Find the line with "(172, 366) = (719, 605): yellow" in the entries below, then reproduce it and every line after it down to and including the line with "(501, 252) = (773, 213): purple", exactly.

START EXTRACTED DATA

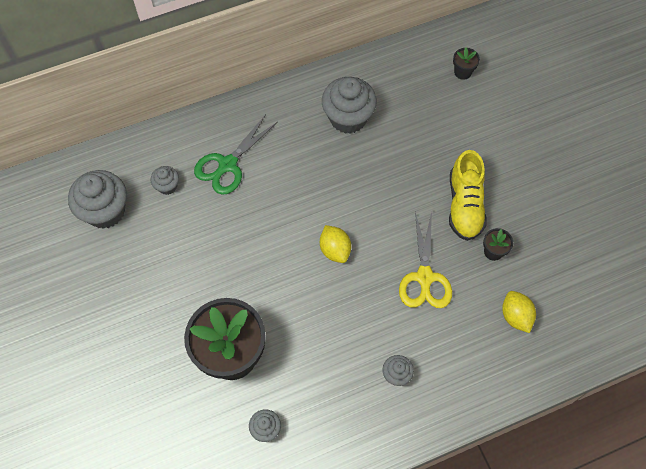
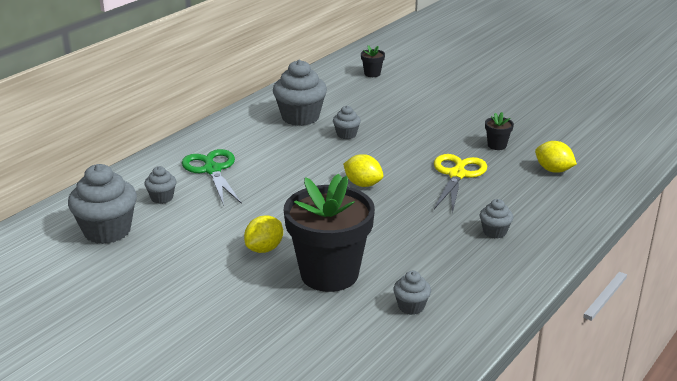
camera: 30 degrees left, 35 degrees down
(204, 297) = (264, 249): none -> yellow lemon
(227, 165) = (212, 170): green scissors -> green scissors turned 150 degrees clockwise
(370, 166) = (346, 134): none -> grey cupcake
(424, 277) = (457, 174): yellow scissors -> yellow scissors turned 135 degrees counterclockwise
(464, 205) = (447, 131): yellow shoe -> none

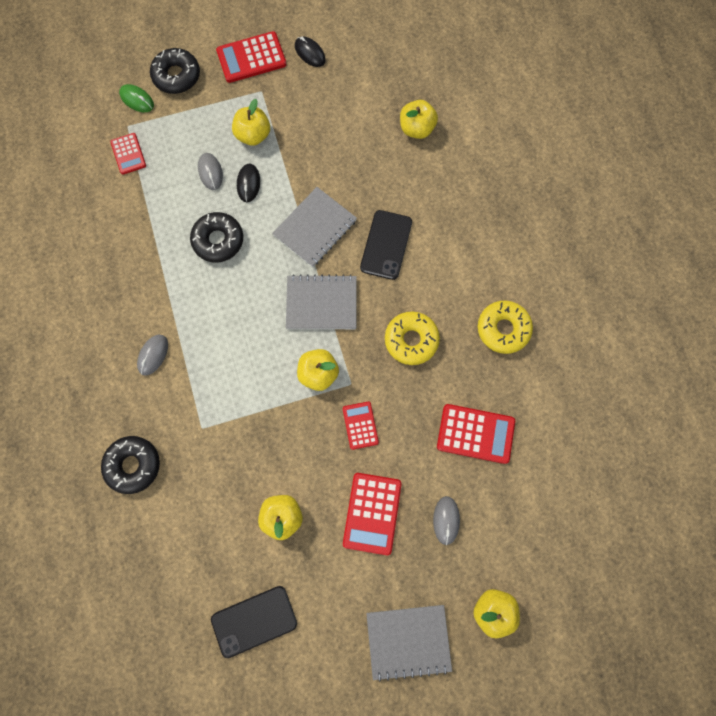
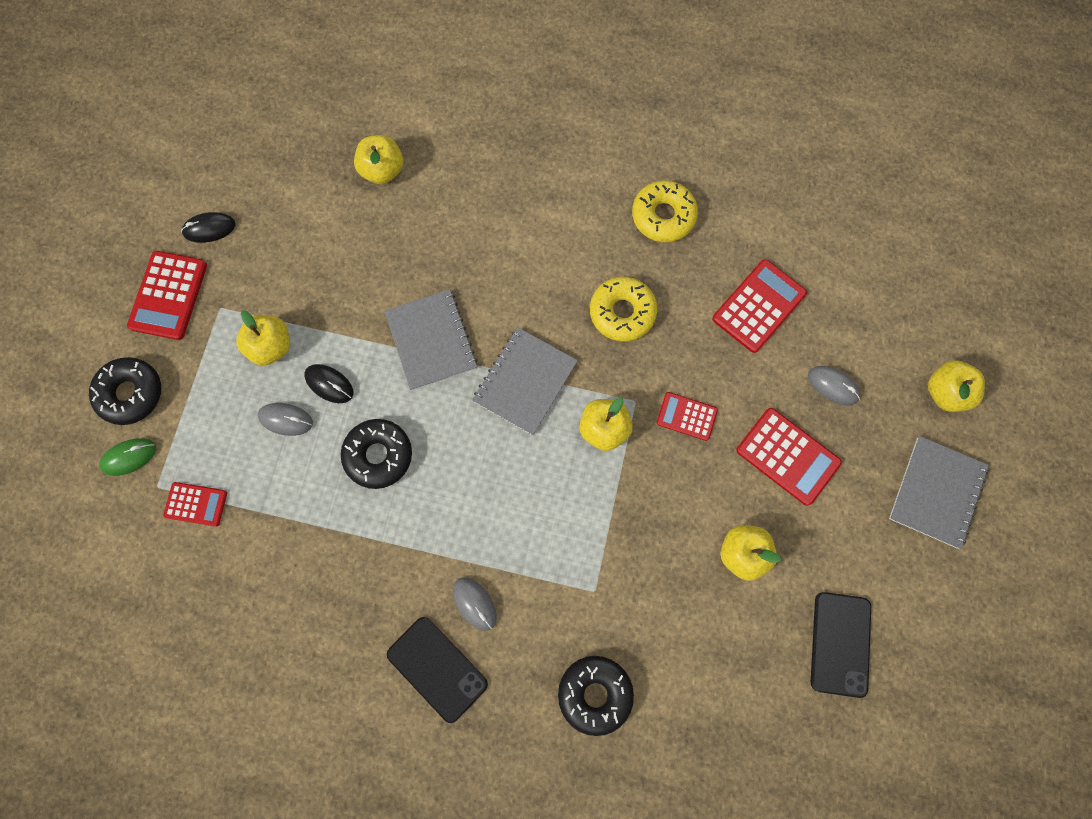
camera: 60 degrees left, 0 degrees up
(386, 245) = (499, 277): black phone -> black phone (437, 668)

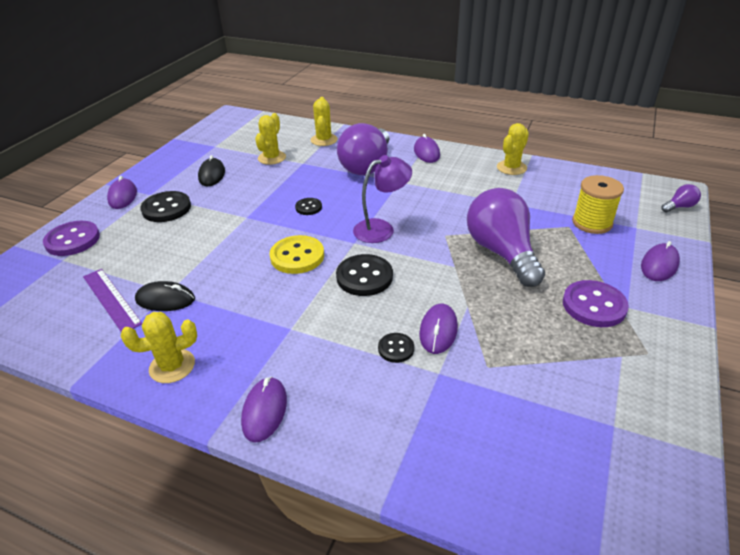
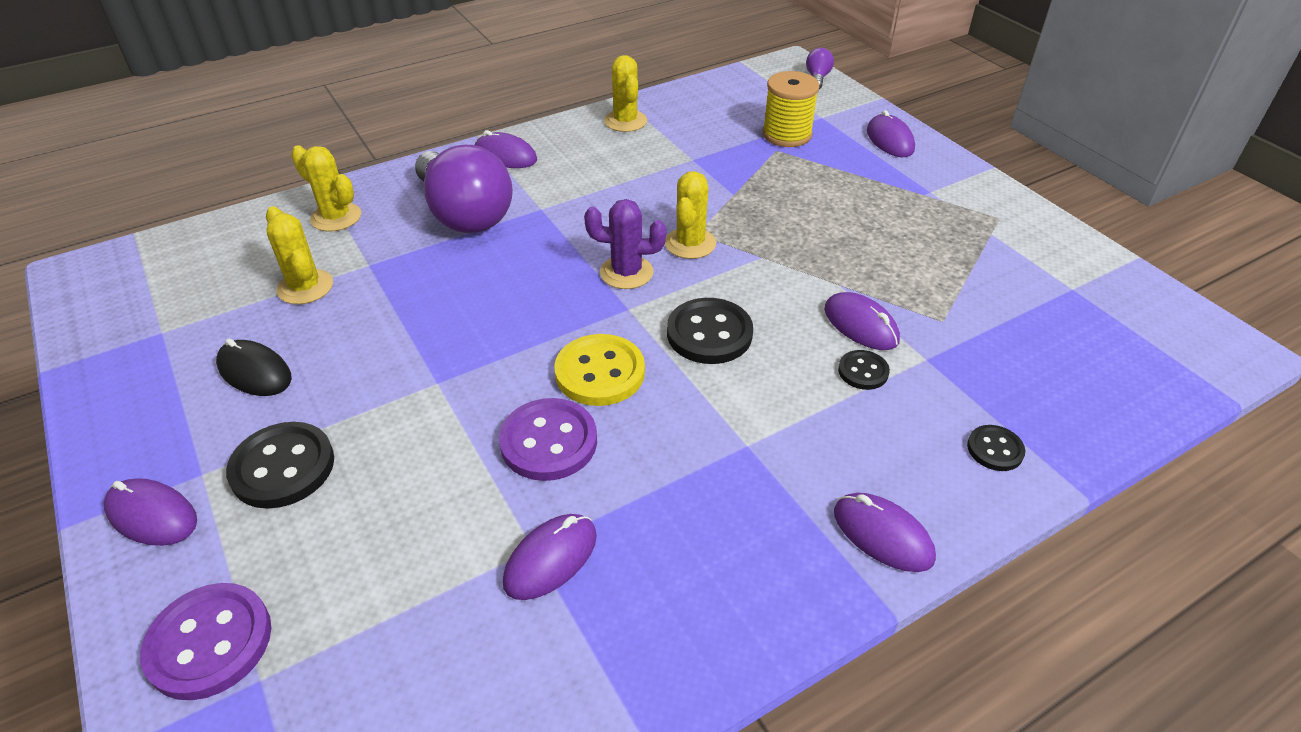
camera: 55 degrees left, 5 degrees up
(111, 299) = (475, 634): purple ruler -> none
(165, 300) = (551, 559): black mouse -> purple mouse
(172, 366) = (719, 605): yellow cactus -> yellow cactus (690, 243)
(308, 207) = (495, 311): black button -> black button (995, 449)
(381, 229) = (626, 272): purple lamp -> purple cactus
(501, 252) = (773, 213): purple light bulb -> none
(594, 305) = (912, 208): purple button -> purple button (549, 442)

END EXTRACTED DATA

● **SOLUTION TO THIS PROBLEM**:
(172, 366) = (719, 605): yellow cactus -> yellow cactus (690, 243)
(308, 207) = (495, 311): black button -> black button (995, 449)
(381, 229) = (626, 272): purple lamp -> purple cactus
(501, 252) = (773, 213): purple light bulb -> none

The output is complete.